Figure out how many lines of the listing include the string "buzimete"; the reply is only that number.

### SOURCE MATERIAL

□ □ □ □ □

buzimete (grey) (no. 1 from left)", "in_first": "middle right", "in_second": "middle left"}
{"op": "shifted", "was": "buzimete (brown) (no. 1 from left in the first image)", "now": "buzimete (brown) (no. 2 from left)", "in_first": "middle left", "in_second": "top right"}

□ □ □ □ □

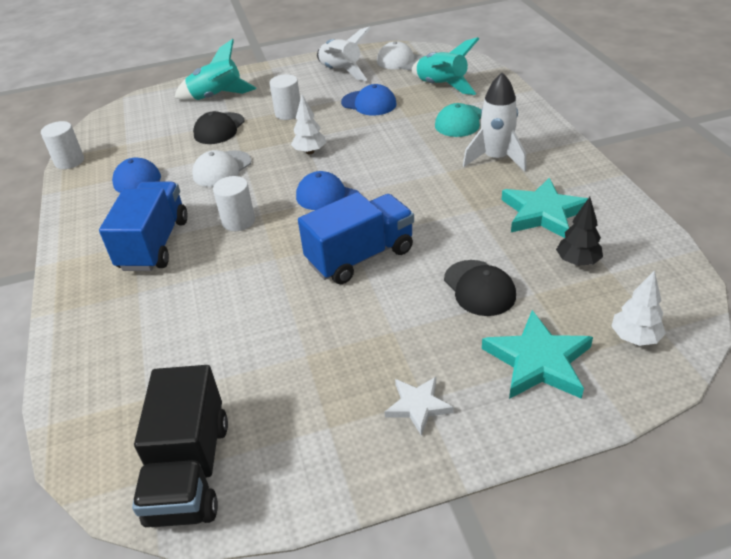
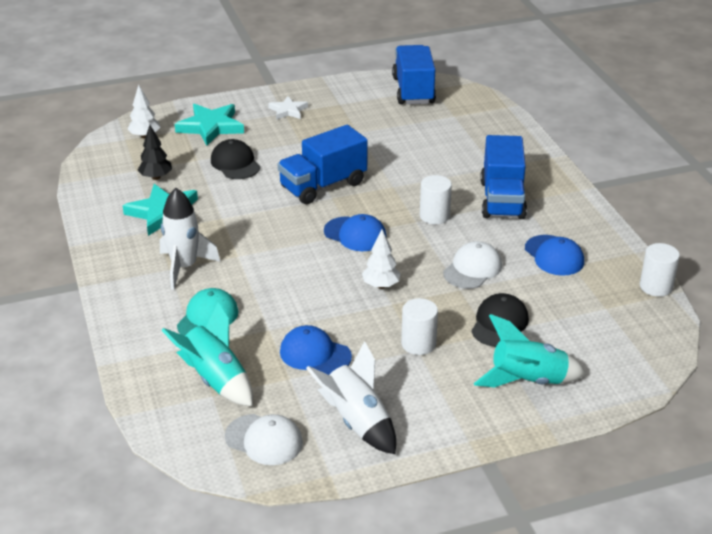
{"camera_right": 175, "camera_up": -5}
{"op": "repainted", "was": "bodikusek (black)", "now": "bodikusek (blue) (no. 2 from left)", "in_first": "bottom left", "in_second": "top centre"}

□ □ □ □ □

### EXERCISE ANSWER
2